What the task requires — Check the records below line by line for the string "missing". Give the number of lines that contain it and nothing else.

Object state comparisons —

* * *

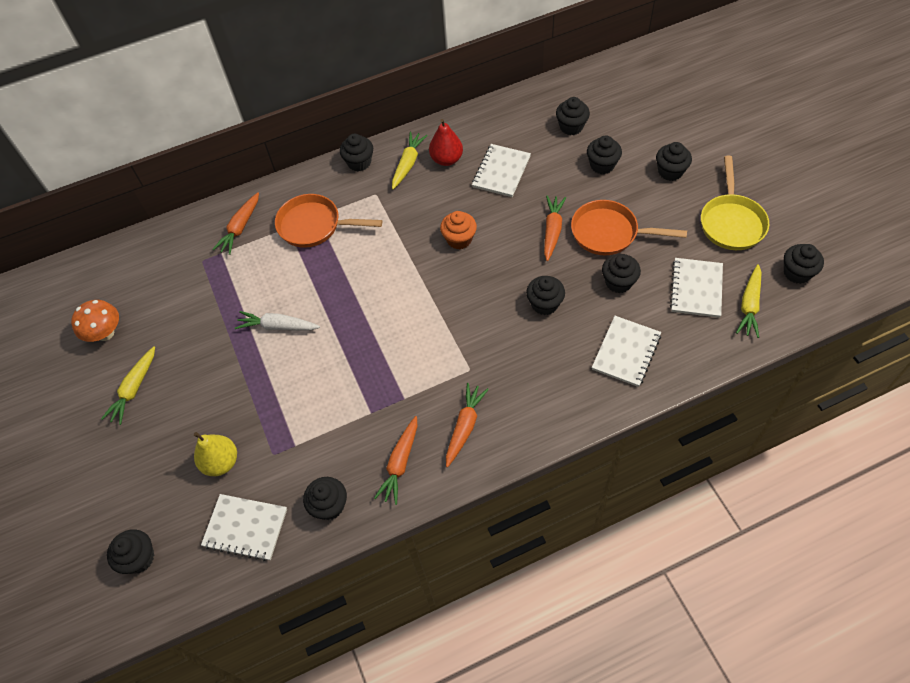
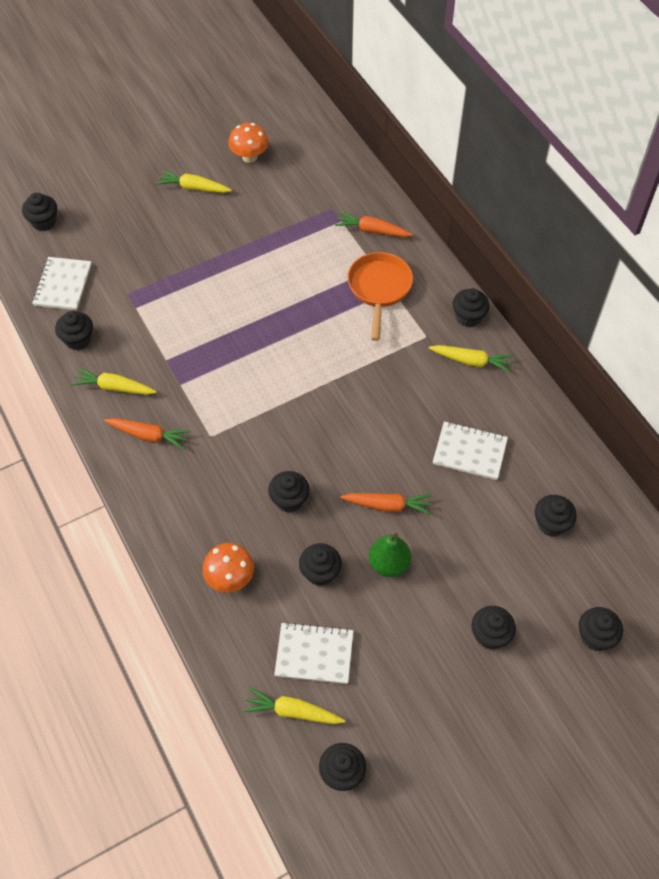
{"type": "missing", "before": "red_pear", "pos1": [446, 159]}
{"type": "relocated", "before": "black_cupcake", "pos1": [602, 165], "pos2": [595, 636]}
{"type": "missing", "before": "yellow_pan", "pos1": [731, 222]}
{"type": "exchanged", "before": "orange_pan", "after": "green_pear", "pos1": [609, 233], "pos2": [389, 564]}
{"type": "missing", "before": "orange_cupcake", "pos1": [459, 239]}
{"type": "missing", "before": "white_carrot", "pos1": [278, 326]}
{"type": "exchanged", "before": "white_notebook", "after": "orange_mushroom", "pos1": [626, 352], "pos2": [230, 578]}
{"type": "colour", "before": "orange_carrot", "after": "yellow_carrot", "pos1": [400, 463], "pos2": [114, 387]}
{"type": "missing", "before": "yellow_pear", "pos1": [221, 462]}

* * *

Solution for this problem — 5